DESCRIPTION OF THE TASK:
Take the line that has "before: okulary (turkusowy)" in it and every line after it to the end of the entries, and reproduce them exactly.

START PROVIDED RECORDS

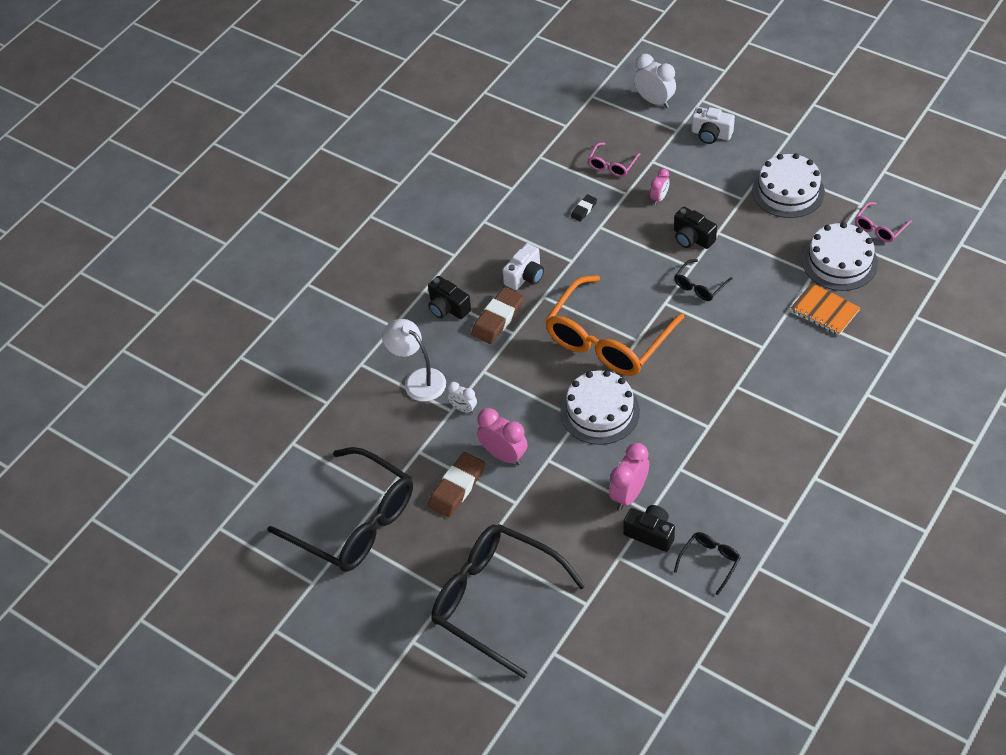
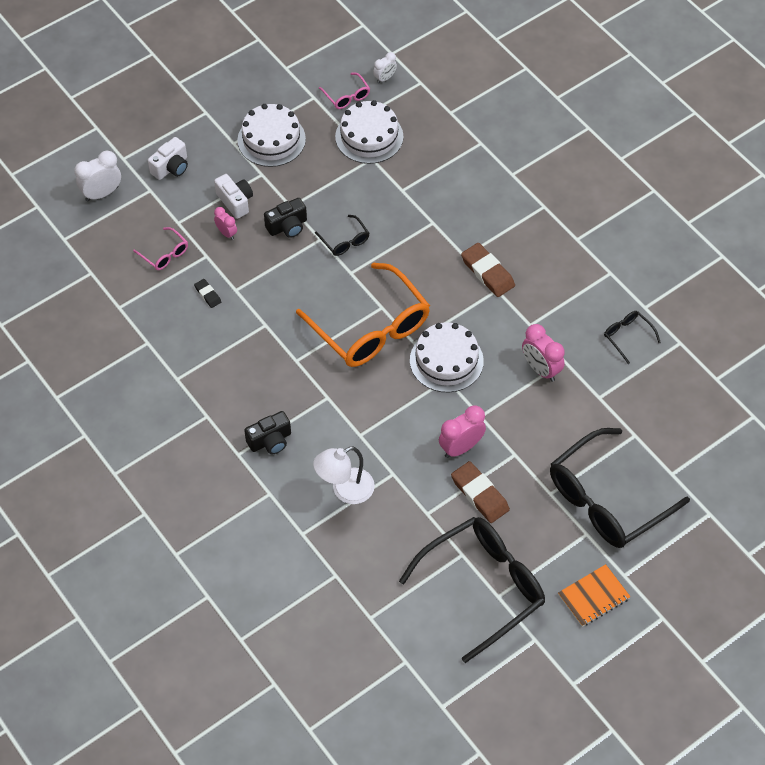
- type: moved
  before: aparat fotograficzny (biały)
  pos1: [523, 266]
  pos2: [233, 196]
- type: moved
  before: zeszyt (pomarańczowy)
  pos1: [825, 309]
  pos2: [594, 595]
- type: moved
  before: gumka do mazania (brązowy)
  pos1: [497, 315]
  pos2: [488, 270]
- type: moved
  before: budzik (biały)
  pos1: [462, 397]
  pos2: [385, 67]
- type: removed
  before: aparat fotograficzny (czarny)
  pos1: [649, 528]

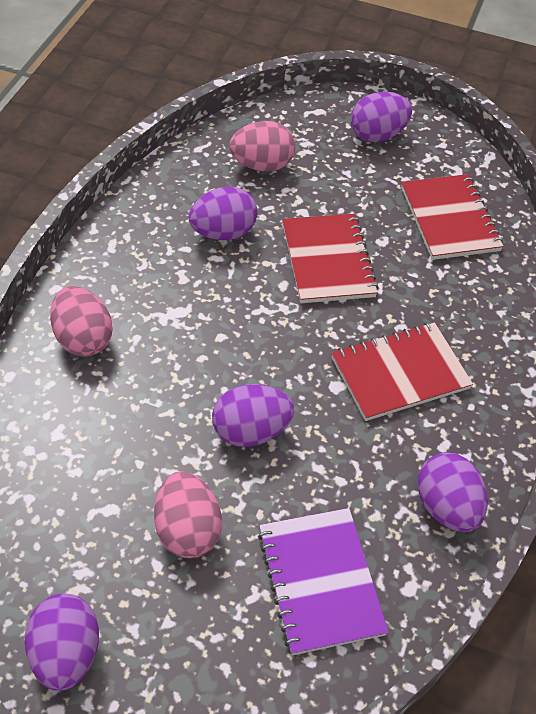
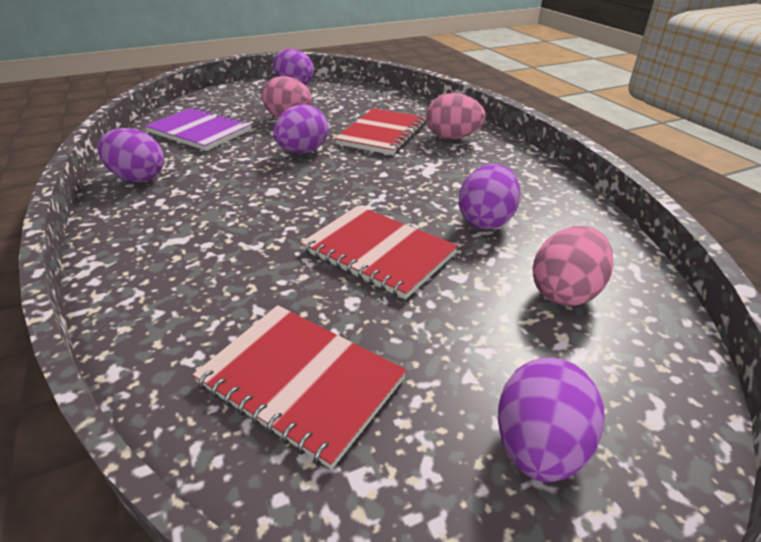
- type: moved
  before: zeszyt (czerwony)
  pos1: [402, 371]
  pos2: [380, 131]

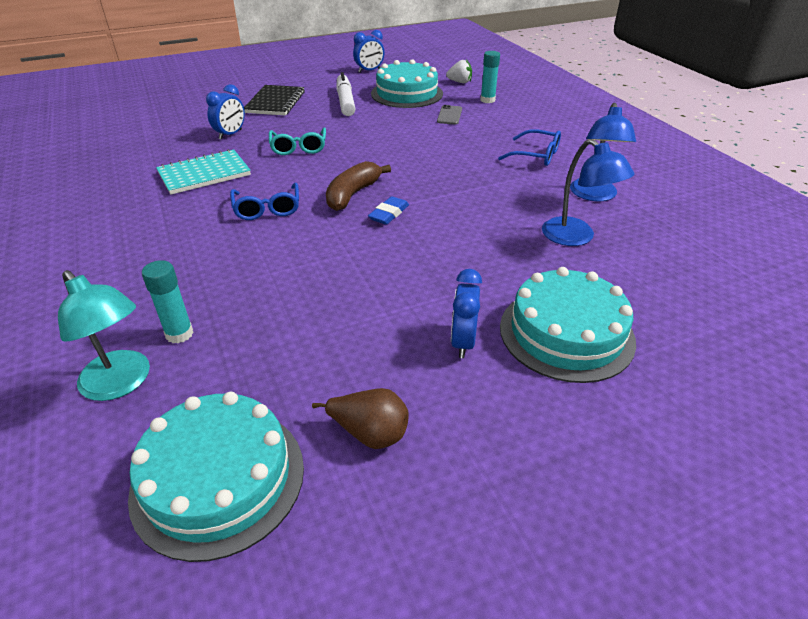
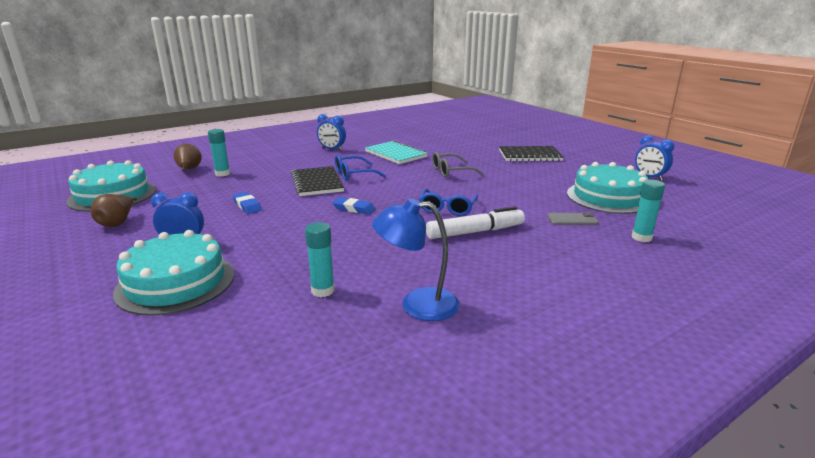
- type: removed
  before: truskawka (biały)
  pos1: [459, 71]
- type: moved
  before: flamaster (biały)
  pos1: [346, 94]
  pos2: [475, 222]
- type: moved
  before: budzik (niebieski)
  pos1: [225, 112]
  pos2: [331, 132]
- type: recoloured
  before: okulary (turkusowy)
  after: okulary (szary)
  pos1: [297, 141]
  pos2: [458, 164]
- type: moved
  before: okulary (niebieski)
  pos1: [529, 147]
  pos2: [448, 202]
- type: replaced
  before: lampka (niebieski)
  after: klej w sztyfcie (turkusowy)
  pos1: [588, 192]
  pos2: [319, 259]
- type: removed
  before: banan (brązowy)
  pos1: [358, 186]
- type: replaced
  before: lampka (turkusowy)
  after: gruszka (brązowy)
  pos1: [104, 335]
  pos2: [187, 157]
- type: added
  after: zeszyt (czarny)
  pos2: [317, 181]
- type: added
  after: gumka do mazania (niebieski)
  pos2: [247, 203]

END PROVIDED RECORDS

RESPONSE BELOW:
  before: okulary (turkusowy)
  after: okulary (szary)
  pos1: [297, 141]
  pos2: [458, 164]
- type: moved
  before: okulary (niebieski)
  pos1: [529, 147]
  pos2: [448, 202]
- type: replaced
  before: lampka (niebieski)
  after: klej w sztyfcie (turkusowy)
  pos1: [588, 192]
  pos2: [319, 259]
- type: removed
  before: banan (brązowy)
  pos1: [358, 186]
- type: replaced
  before: lampka (turkusowy)
  after: gruszka (brązowy)
  pos1: [104, 335]
  pos2: [187, 157]
- type: added
  after: zeszyt (czarny)
  pos2: [317, 181]
- type: added
  after: gumka do mazania (niebieski)
  pos2: [247, 203]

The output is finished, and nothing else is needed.